Short task: Pull out each line in the items below that contains the word "source", and copy those lines. Matching is case-sensitive.

Information supplied:
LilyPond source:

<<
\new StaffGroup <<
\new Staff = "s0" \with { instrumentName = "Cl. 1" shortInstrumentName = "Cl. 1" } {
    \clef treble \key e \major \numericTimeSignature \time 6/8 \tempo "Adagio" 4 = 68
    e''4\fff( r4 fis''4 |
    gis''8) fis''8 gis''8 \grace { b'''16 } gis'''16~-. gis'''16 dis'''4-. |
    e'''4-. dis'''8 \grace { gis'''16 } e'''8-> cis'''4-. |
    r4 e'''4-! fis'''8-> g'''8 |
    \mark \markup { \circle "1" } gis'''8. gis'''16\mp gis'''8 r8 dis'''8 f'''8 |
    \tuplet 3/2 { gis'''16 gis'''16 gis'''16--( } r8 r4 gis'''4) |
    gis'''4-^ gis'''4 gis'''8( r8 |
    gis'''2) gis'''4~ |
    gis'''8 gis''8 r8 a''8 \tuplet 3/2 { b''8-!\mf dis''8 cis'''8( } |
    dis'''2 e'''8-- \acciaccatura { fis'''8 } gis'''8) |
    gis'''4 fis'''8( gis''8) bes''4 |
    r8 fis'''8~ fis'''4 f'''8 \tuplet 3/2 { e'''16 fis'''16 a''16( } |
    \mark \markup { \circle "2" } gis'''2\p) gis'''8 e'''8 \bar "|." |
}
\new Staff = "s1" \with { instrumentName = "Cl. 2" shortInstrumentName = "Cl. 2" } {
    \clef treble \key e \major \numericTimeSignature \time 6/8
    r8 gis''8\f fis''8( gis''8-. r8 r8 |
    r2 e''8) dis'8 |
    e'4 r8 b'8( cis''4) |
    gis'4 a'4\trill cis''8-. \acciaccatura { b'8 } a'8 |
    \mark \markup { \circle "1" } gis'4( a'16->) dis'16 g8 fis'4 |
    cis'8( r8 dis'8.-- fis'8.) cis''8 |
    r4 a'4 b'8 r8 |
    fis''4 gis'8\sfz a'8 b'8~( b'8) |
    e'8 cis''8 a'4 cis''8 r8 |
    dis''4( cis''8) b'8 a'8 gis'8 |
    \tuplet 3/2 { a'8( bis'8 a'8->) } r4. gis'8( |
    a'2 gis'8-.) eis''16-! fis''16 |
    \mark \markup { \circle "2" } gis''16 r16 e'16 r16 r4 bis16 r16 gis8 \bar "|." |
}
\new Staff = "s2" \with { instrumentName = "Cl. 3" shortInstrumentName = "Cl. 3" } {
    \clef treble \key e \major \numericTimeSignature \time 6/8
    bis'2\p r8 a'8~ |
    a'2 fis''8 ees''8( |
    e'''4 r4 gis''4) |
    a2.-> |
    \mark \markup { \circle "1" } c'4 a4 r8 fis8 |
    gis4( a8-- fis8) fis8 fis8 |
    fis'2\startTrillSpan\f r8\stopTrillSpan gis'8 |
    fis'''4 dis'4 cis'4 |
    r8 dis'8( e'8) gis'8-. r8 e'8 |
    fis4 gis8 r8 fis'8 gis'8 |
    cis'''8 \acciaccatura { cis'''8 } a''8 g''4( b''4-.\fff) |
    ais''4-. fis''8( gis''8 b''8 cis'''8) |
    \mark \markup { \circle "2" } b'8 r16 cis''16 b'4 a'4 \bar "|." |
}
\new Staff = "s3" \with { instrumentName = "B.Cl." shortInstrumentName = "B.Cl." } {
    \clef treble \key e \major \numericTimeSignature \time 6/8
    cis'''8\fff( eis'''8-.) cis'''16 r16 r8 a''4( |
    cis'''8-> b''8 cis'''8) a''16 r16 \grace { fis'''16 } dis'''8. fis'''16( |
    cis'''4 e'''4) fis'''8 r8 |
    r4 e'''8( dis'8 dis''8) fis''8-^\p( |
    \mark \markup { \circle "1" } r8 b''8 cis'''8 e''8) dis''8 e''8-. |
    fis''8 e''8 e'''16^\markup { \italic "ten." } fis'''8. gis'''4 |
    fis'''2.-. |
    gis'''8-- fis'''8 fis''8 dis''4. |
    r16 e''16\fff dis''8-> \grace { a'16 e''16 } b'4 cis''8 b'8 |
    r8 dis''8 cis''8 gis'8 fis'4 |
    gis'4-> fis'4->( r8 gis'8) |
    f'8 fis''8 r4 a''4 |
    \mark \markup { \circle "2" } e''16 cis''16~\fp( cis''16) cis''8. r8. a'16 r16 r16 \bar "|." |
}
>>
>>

==

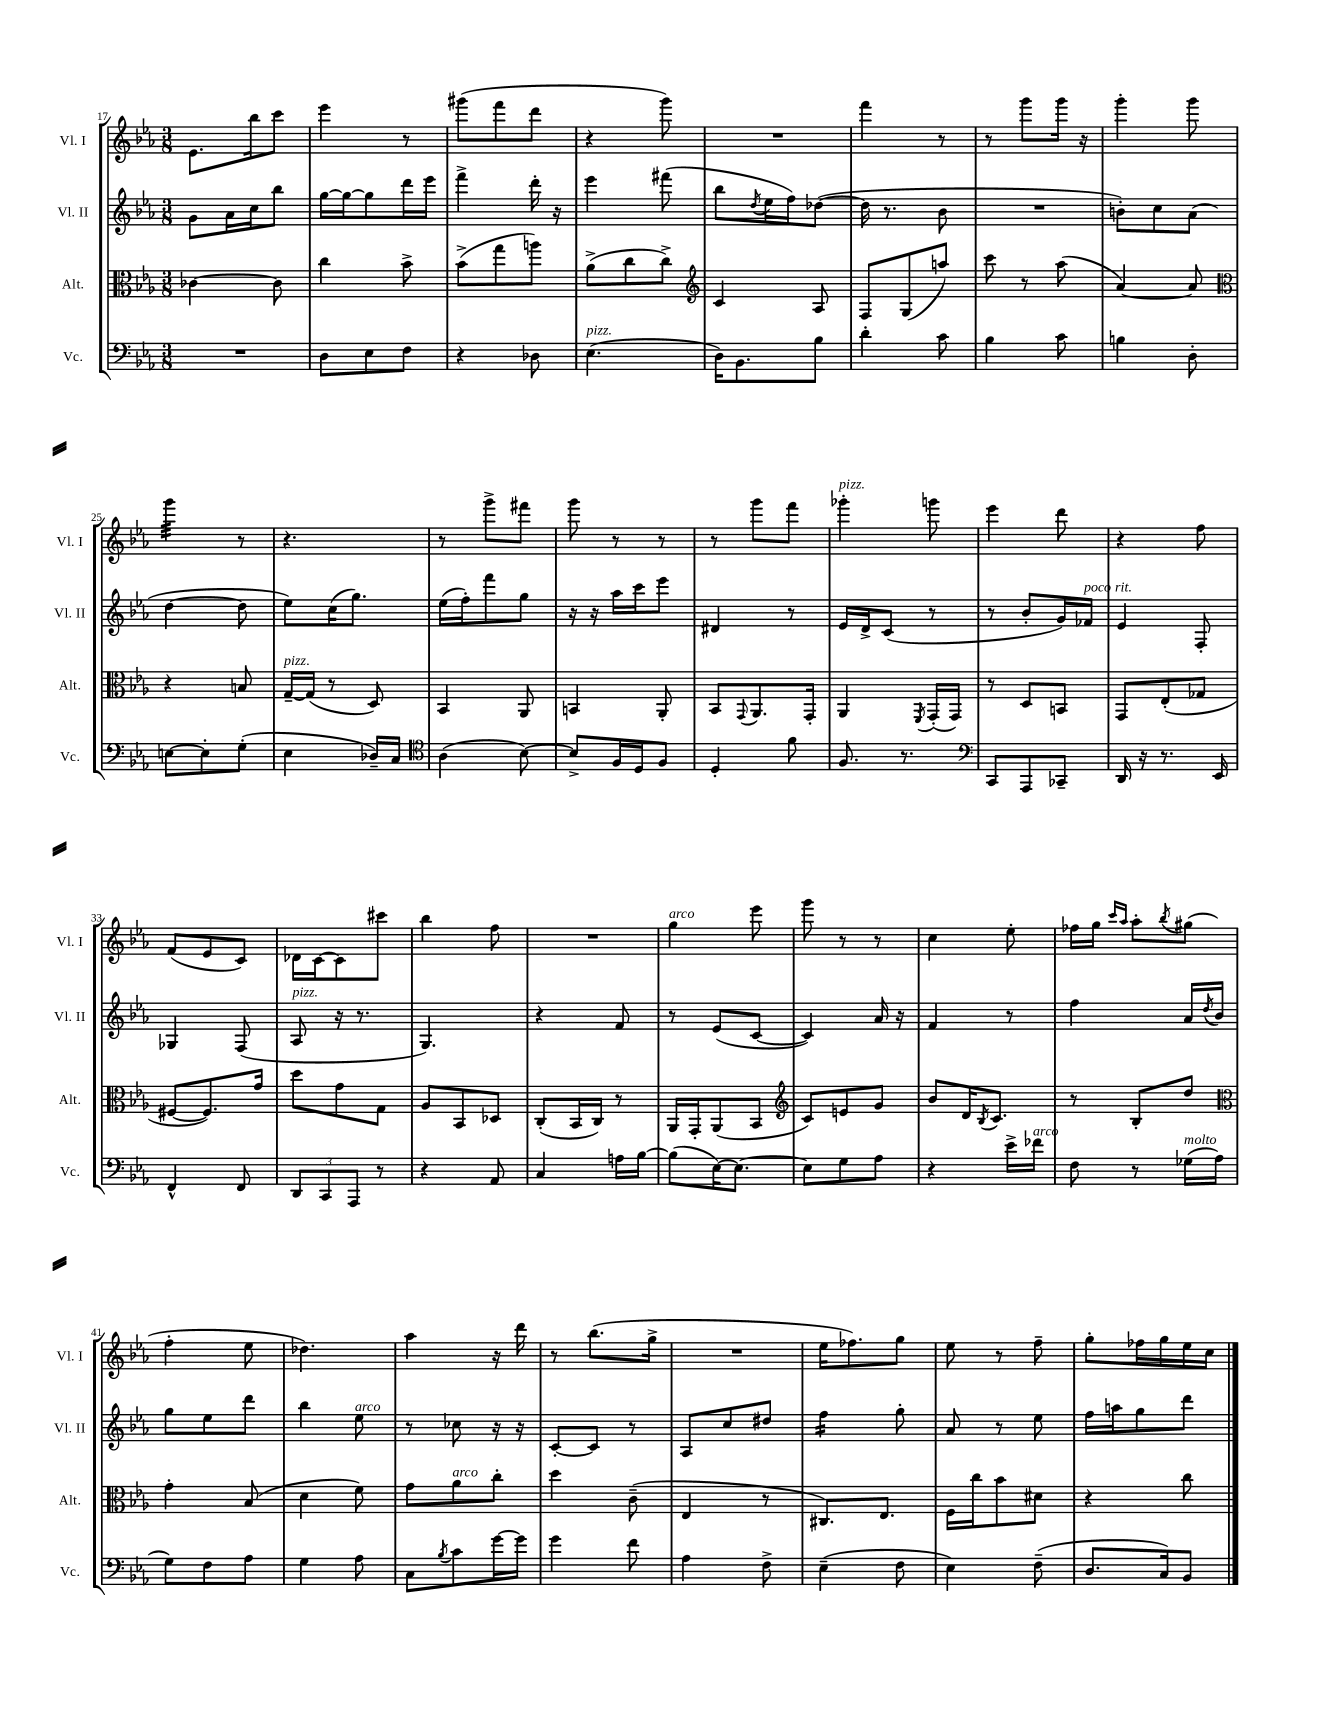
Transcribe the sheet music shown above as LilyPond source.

Written reply:
LilyPond source:
Transcribe the sheet music shown above as LilyPond source.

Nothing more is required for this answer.